* [EXERCISE GOAL]: Which lines below contain the word "degrees"? Copy each one.

· · ·

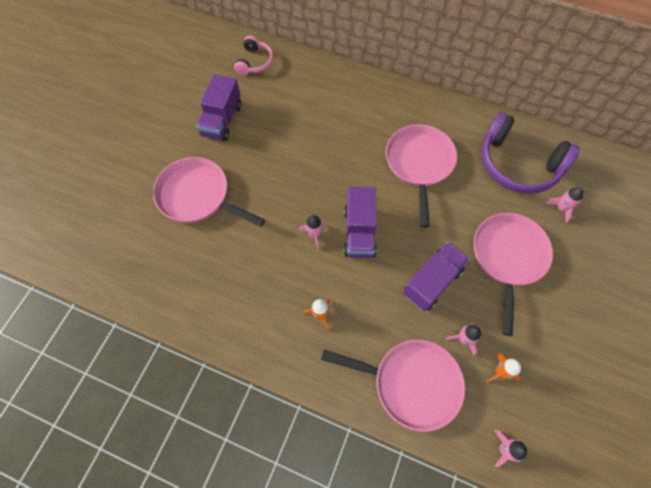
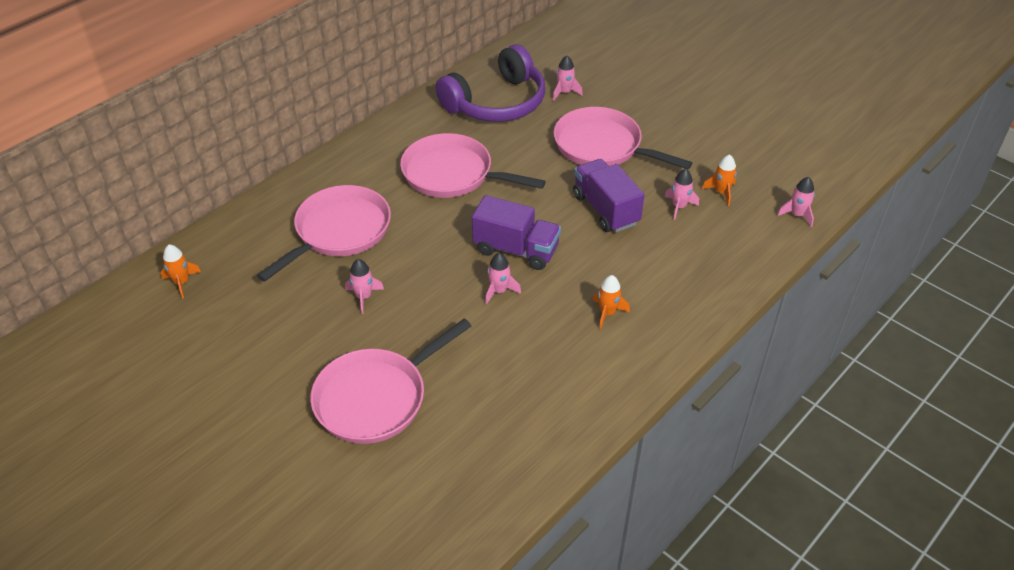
camera: 70 degrees left, 20 degrees down
(222, 120) = (262, 342): purple truck -> none
(254, 62) = (182, 282): pink headphones -> orange rocket
(278, 157) = (364, 297): none -> pink rocket
(411, 383) = (713, 260): pink pan -> pink pan (339, 232)

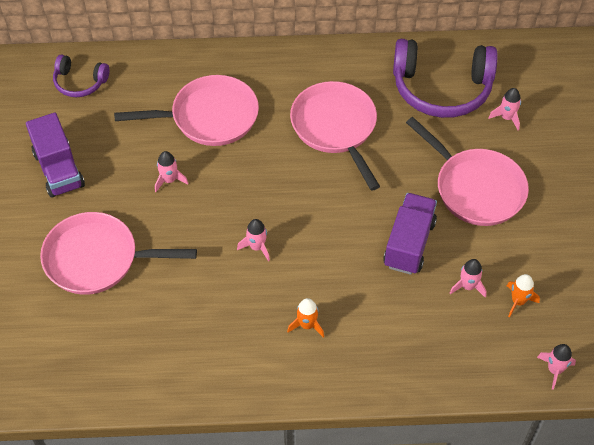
camera: 45 degrees right, 10 degrees up
(182, 282) = (80, 82): orange rocket -> purple headphones
(516, 250) = (306, 224): purple truck -> purple truck (59, 169)
(602, 146) = (475, 188): pink pan -> pink pan turned 150 degrees clockwise

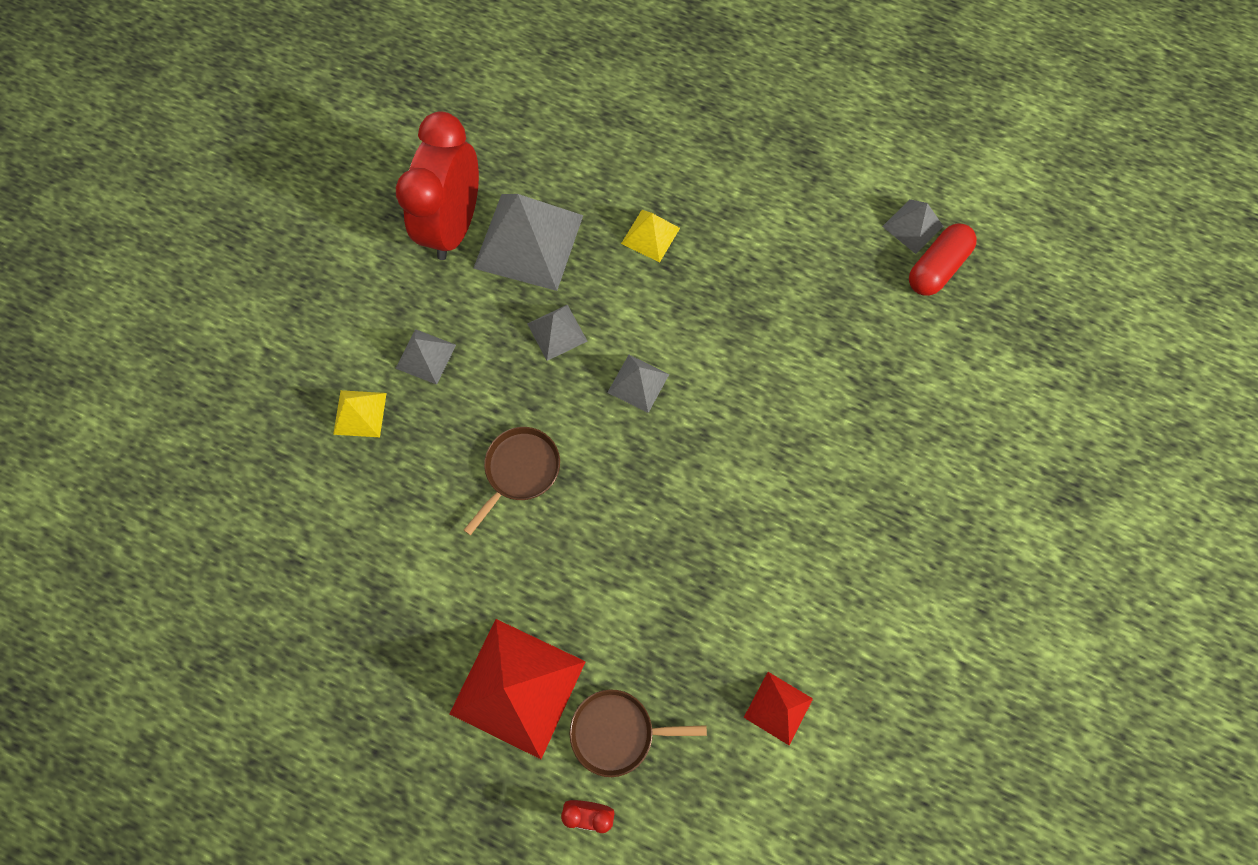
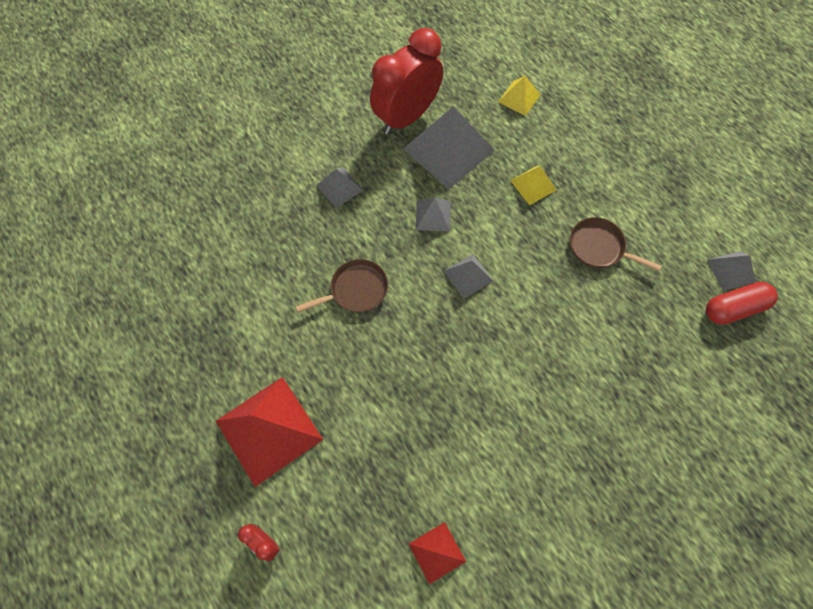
camera: 30 degrees right, 5 degrees down
(360, 413) = (277, 201): yellow pyramid -> yellow pyramid (519, 98)
(617, 731) = (316, 499): brown pan -> brown pan (599, 247)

· · ·

* [WRITTEN RESPONSE]:
camera: 70 degrees left, 20 degrees down
camera: 45 degrees right, 10 degrees up
(602, 146) = (475, 188): pink pan -> pink pan turned 150 degrees clockwise
camera: 30 degrees right, 5 degrees down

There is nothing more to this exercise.